* Short task
Reproduce every line of the data below without any change, leaving out the pictures.

[Records from a data source]
———
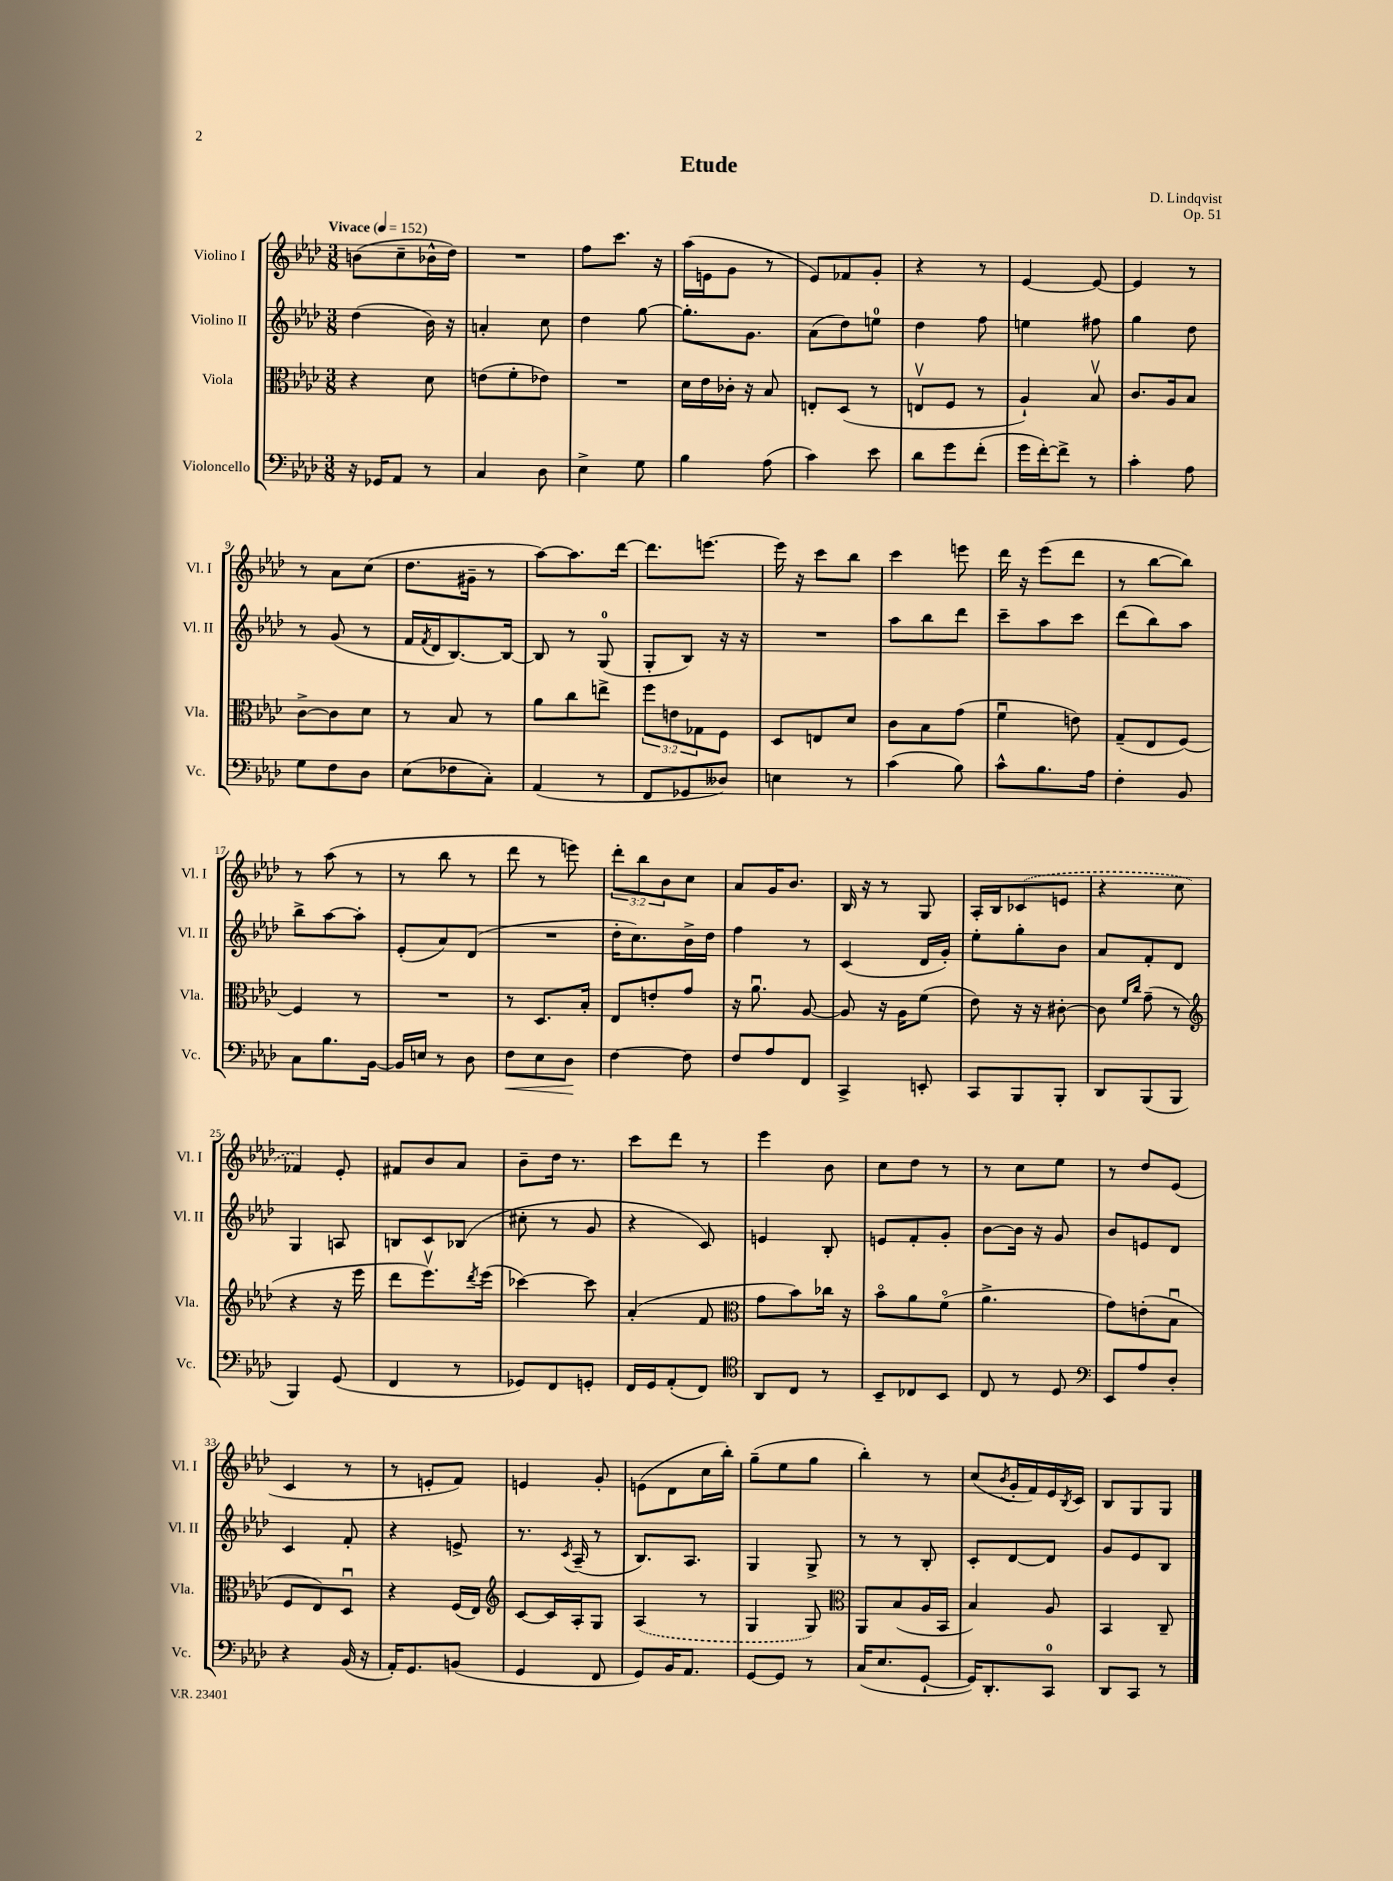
\header { title = "Etude" composer = "D. Lindqvist" opus = "Op. 51" }
<<
\new StaffGroup <<
\new Staff = "s0" \with { instrumentName = "Violino I" shortInstrumentName = "Vl. I" } {
    \clef treble \key aes \major \numericTimeSignature \time 3/8 \override Staff.TupletNumber.text = #tuplet-number::calc-fraction-text \tempo "Vivace" 4 = 152
    b'8( c''8-- bes'16-^ des''16) |
    R4. |
    f''8 c'''8. r16 |
    aes''16( e'16 g'8 r8 |
    ees'8) fes'8 g'8-. |
    r4 r8 |
    ees'4~ ees'8~ |
    ees'4 r8 |
    r8 aes'8 c''8( |
    des''8. gis'16-- r8 |
    aes''8~) aes''8. des'''16~ |
    des'''8. e'''8.~ |
    e'''16 r16 c'''8 bes''8 |
    c'''4 e'''8 |
    des'''16 r16 ees'''8( des'''8 |
    r8 bes''8~ bes''8) |
    r8 aes''8( r8 |
    r8 bes''8 r8 |
    des'''8 r8 e'''8) |
    \tuplet 3/2 { des'''8-. bes''8 bes'8 } c''8 |
    aes'8 g'16 bes'8. |
    bes16 r16 r8 g8 |
    aes16-. bes16 \once \slurDashed ces'8( e'8 |
    r4 c''8 |
    fes'4) ees'8-. |
    fis'8 bes'8 aes'8 |
    bes'8-- des''16 r8. |
    c'''8 des'''8 r8 |
    ees'''4 bes'8 |
    c''8 des''8 r8 |
    r8 c''8 ees''8 |
    r8 des''8 ees'8( |
    c'4 r8 |
    r8 e'8-. f'8) |
    e'4 g'8-. |
    e'8( des'8 c''16 bes''16-.) |
    g''8--( ees''8 g''8 |
    bes''4-.) r8 |
    c''8( \acciaccatura { bes'8 } g'16-. f'16) ees'16 \acciaccatura { bes8 } c'16 |
    bes8 g8 g8 \bar "|." |
}
\new Staff = "s1" \with { instrumentName = "Violino II" shortInstrumentName = "Vl. II" } {
    \clef treble \key aes \major \numericTimeSignature \time 3/8
    des''4( bes'16) r16 |
    a'4-. c''8 |
    des''4 g''8~ |
    g''8.-. g'8. |
    aes'8( des''8) e''8-0 |
    des''4 f''8 |
    e''4 fis''8 |
    g''4 des''8 |
    r8 g'8( r8 |
    f'16 \acciaccatura { f'8 } des'16 bes8.~) bes16~ |
    bes8 r8 g8-0( |
    g8-. bes8) r16 r16 |
    R4. |
    aes''8 bes''8 des'''8 |
    c'''8-- aes''8 c'''8 |
    des'''8( bes''8) aes''8 |
    bes''8-> aes''8~ aes''8-. |
    ees'8-.( aes'8) des'8( |
    R4. |
    des''16-. c''8.) bes'16-> des''16 |
    f''4 r8 |
    c'4( des'16 g'16-.) |
    ees''8-. g''8-. bes'8 |
    aes'8 f'8-. des'8 |
    g4 a8 |
    b8 c'8 bes8( |
    cis''8-. r8 g'8 |
    r4 c'8) |
    e'4 bes8-. |
    e'8 f'8-. g'8-. |
    bes'8~ bes'16 r16 g'8 |
    bes'8 e'8 des'8 |
    c'4 f'8-. |
    r4 e'8-> |
    r8. \acciaccatura { c'8 } aes16--( r8 |
    bes8.) aes8. |
    g4 g8-> |
    r8 r8 bes8-. |
    c'8-. des'8~ des'8 |
    g'8 ees'8 bes8 \bar "|." |
}
\new Staff = "s2" \with { instrumentName = "Viola" shortInstrumentName = "Vla." } {
    \clef alto \key aes \major \numericTimeSignature \time 3/8 \override Staff.TupletNumber.text = #tuplet-number::calc-fraction-text
    r4 des'8 |
    e'8( f'8-. ees'8) |
    R4. |
    des'16 ees'16 ces'16-. r16 bes8 |
    e8-. des8( r8 |
    e8\upbow f8 r8 |
    aes4-!) bes8\upbow |
    c'8. aes16 bes8 |
    c'8~-> c'8 des'8 |
    r8 bes8 r8 |
    aes'8 c''8 e''8-> |
    \tuplet 3/2 { f''8 e'8 ges8 } f8 |
    des8 e8 des'8 |
    c'8 bes8 g'8( |
    f'4\downbow e'8) |
    g8--( ees8 f8~) |
    f4 r8 |
    R4. |
    r8 des8. bes16-. |
    ees8 e'8-. g'8 |
    r16 aes'8.\downbow aes8~ |
    aes8 r16 aes16 f'8( |
    ees'8) r16 r16 cis'8~-. |
    cis'8 \grace { f'16 c''16 } g'8--( r8 |
    \clef treble r4 r16 ees'''16 |
    des'''8 ees'''8.\upbow) \acciaccatura { des'''8 } ees'''16( |
    ces'''4~) ces'''8 |
    aes'4-.( f'8 |
    \clef alto g'8 bes'8) ces''16 r16 |
    bes'8\flageolet aes'8 f'8\flageolet( |
    aes'4.-> |
    g'8) e'8-.( bes8\downbow |
    f8 ees8) des8\downbow |
    r4 f16( ees16) |
    \clef treble c'8~ c'16 aes16-. g8 |
    \once \slurDashed aes4( r8 |
    g4 g8) |
    \clef alto aes,8 bes8( aes16 bes,16 |
    bes4) aes8 |
    bes,4 c8-- \bar "|." |
}
\new Staff = "s3" \with { instrumentName = "Violoncello" shortInstrumentName = "Vc." } {
    \clef bass \key aes \major \numericTimeSignature \time 3/8
    r16 ges,16 aes,8 r8 |
    c4 des8 |
    ees4-> g8 |
    bes4 aes8( |
    c'4) ees'8 |
    des'8 g'8 f'8-.( |
    g'16 f'16~-.) f'8-> r8 |
    c'4-. aes8 |
    g8 f8 des8 |
    ees8( fes8 c8-.) |
    aes,4( r8 |
    f,8 ges,8 deses8) |
    e4 r8 |
    c'4( bes8) |
    c'8-^ bes8. aes16 |
    f4-. bes,8 |
    c8 bes8. bes,16~ |
    bes,16 e16 r8 des8 |
    f8\< ees8 des8\! |
    f4~ f8 |
    f8 aes8 f,8 |
    c,4-> e,8-. |
    c,8 bes,,8 bes,,8-. |
    des,8 bes,,8( bes,,8 |
    bes,,4) g,8( |
    f,4 r8 |
    ges,8) f,8 g,8-. |
    f,16 g,16 aes,8-.( f,8) |
    \clef tenor aes,8 c8 r8 |
    bes,8-- ces8 bes,8 |
    c8 r8 des8 |
    \clef bass ees,8 aes8 des8-. |
    r4 bes,16( r16 |
    aes,16-.) g,8. b,8( |
    g,4 f,8 |
    g,8) bes,16 aes,8. |
    g,8~ g,8 r8 |
    c16( ees8. g,8~-! |
    g,16) des,8.-. c,8-0 |
    des,8 c,8 r8 \bar "|." |
}
>>
>>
———
* Response to this task
\header { title = "Etude" composer = "D. Lindqvist" opus = "Op. 51" }
<<
\new StaffGroup <<
\new Staff = "s0" \with { instrumentName = "Violino I" shortInstrumentName = "Vl. I" } {
    \clef treble \key aes \major \numericTimeSignature \time 3/8 \override Staff.TupletNumber.text = #tuplet-number::calc-fraction-text \tempo "Vivace" 4 = 152
    b'8( c''8-- bes'16-^ des''16) |
    R4. |
    f''8 c'''8. r16 |
    aes''16( e'16 g'8 r8 |
    ees'8) fes'8 g'8-. |
    r4 r8 |
    ees'4~ ees'8~ |
    ees'4 r8 |
    r8 aes'8 c''8( |
    des''8. gis'16-- r8 |
    aes''8~) aes''8. des'''16~ |
    des'''8. e'''8.~ |
    e'''16 r16 c'''8 bes''8 |
    c'''4 e'''8 |
    des'''16 r16 ees'''8( des'''8 |
    r8 bes''8~ bes''8) |
    r8 aes''8( r8 |
    r8 bes''8 r8 |
    des'''8 r8 e'''8) |
    \tuplet 3/2 { des'''8-. bes''8 bes'8 } c''8 |
    aes'8 g'16 bes'8. |
    bes16 r16 r8 g8 |
    aes16-. bes16 \once \slurDashed ces'8( e'8 |
    r4 c''8 |
    fes'4) ees'8-. |
    fis'8 bes'8 aes'8 |
    bes'8-- des''16 r8. |
    c'''8 des'''8 r8 |
    ees'''4 bes'8 |
    c''8 des''8 r8 |
    r8 c''8 ees''8 |
    r8 des''8 ees'8( |
    c'4 r8 |
    r8 e'8-. f'8) |
    e'4 g'8-. |
    e'8( des'8 c''16 bes''16-.) |
    g''8--( ees''8 g''8 |
    bes''4-.) r8 |
    c''8( \acciaccatura { bes'8 } g'16-. f'16) ees'16 \acciaccatura { bes8 } c'16 |
    bes8 g8 g8 \bar "|." |
}
\new Staff = "s1" \with { instrumentName = "Violino II" shortInstrumentName = "Vl. II" } {
    \clef treble \key aes \major \numericTimeSignature \time 3/8
    des''4( bes'16) r16 |
    a'4-. c''8 |
    des''4 g''8~ |
    g''8.-. g'8. |
    aes'8( des''8) e''8-0 |
    des''4 f''8 |
    e''4 fis''8 |
    g''4 des''8 |
    r8 g'8( r8 |
    f'16 \acciaccatura { f'8 } des'16 bes8.~) bes16~ |
    bes8 r8 g8-0( |
    g8-. bes8) r16 r16 |
    R4. |
    aes''8 bes''8 des'''8 |
    c'''8-- aes''8 c'''8 |
    des'''8( bes''8) aes''8 |
    bes''8-> aes''8~ aes''8-. |
    ees'8-.( aes'8) des'8( |
    R4. |
    des''16-. c''8.) bes'16-> des''16 |
    f''4 r8 |
    c'4( des'16 g'16-.) |
    ees''8-. g''8-. bes'8 |
    aes'8 f'8-. des'8 |
    g4 a8 |
    b8 c'8 bes8( |
    cis''8-. r8 g'8 |
    r4 c'8) |
    e'4 bes8-. |
    e'8 f'8-. g'8-. |
    bes'8~ bes'16 r16 g'8 |
    bes'8 e'8 des'8 |
    c'4 f'8-. |
    r4 e'8-> |
    r8. \acciaccatura { c'8 } aes16--( r8 |
    bes8.) aes8. |
    g4 g8-> |
    r8 r8 bes8-. |
    c'8-. des'8~ des'8 |
    g'8 ees'8 bes8 \bar "|." |
}
\new Staff = "s2" \with { instrumentName = "Viola" shortInstrumentName = "Vla." } {
    \clef alto \key aes \major \numericTimeSignature \time 3/8 \override Staff.TupletNumber.text = #tuplet-number::calc-fraction-text
    r4 des'8 |
    e'8( f'8-. ees'8) |
    R4. |
    des'16 ees'16 ces'16-. r16 bes8 |
    e8-. des8( r8 |
    e8\upbow f8 r8 |
    aes4-!) bes8\upbow |
    c'8. aes16 bes8 |
    c'8~-> c'8 des'8 |
    r8 bes8 r8 |
    aes'8 c''8 e''8-> |
    \tuplet 3/2 { f''8 e'8 ges8 } f8 |
    des8 e8 des'8 |
    c'8 bes8 g'8( |
    f'4\downbow e'8) |
    g8--( ees8 f8~) |
    f4 r8 |
    R4. |
    r8 des8. bes16-. |
    ees8 e'8-. g'8 |
    r16 aes'8.\downbow aes8~ |
    aes8 r16 aes16 f'8( |
    ees'8) r16 r16 cis'8~-. |
    cis'8 \grace { f'16 c''16 } g'8--( r8 |
    \clef treble r4 r16 ees'''16 |
    des'''8 ees'''8.\upbow) \acciaccatura { des'''8 } ees'''16( |
    ces'''4~) ces'''8 |
    aes'4-.( f'8 |
    \clef alto g'8 bes'8) ces''16 r16 |
    bes'8\flageolet aes'8 f'8\flageolet( |
    aes'4.-> |
    g'8) e'8-.( bes8\downbow |
    f8 ees8) des8\downbow |
    r4 f16( ees16) |
    \clef treble c'8~ c'16 aes16-. g8 |
    \once \slurDashed aes4( r8 |
    g4 g8) |
    \clef alto aes,8 bes8( aes16 bes,16 |
    bes4) aes8 |
    bes,4 c8-- \bar "|." |
}
\new Staff = "s3" \with { instrumentName = "Violoncello" shortInstrumentName = "Vc." } {
    \clef bass \key aes \major \numericTimeSignature \time 3/8
    r16 ges,16 aes,8 r8 |
    c4 des8 |
    ees4-> g8 |
    bes4 aes8( |
    c'4) ees'8 |
    des'8 g'8 f'8-.( |
    g'16 f'16~-.) f'8-> r8 |
    c'4-. aes8 |
    g8 f8 des8 |
    ees8( fes8 c8-.) |
    aes,4( r8 |
    f,8 ges,8 deses8) |
    e4 r8 |
    c'4( bes8) |
    c'8-^ bes8. aes16 |
    f4-. bes,8 |
    c8 bes8. bes,16~ |
    bes,16 e16 r8 des8 |
    f8\< ees8 des8\! |
    f4~ f8 |
    f8 aes8 f,8 |
    c,4-> e,8-. |
    c,8 bes,,8 bes,,8-. |
    des,8 bes,,8( bes,,8 |
    bes,,4) g,8( |
    f,4 r8 |
    ges,8) f,8 g,8-. |
    f,16 g,16 aes,8-.( f,8) |
    \clef tenor aes,8 c8 r8 |
    bes,8-- ces8 bes,8 |
    c8 r8 des8 |
    \clef bass ees,8 aes8 des8-. |
    r4 bes,16( r16 |
    aes,16-.) g,8. b,8( |
    g,4 f,8 |
    g,8) bes,16 aes,8. |
    g,8~ g,8 r8 |
    c16( ees8. g,8~-! |
    g,16) des,8.-. c,8-0 |
    des,8 c,8 r8 \bar "|." |
}
>>
>>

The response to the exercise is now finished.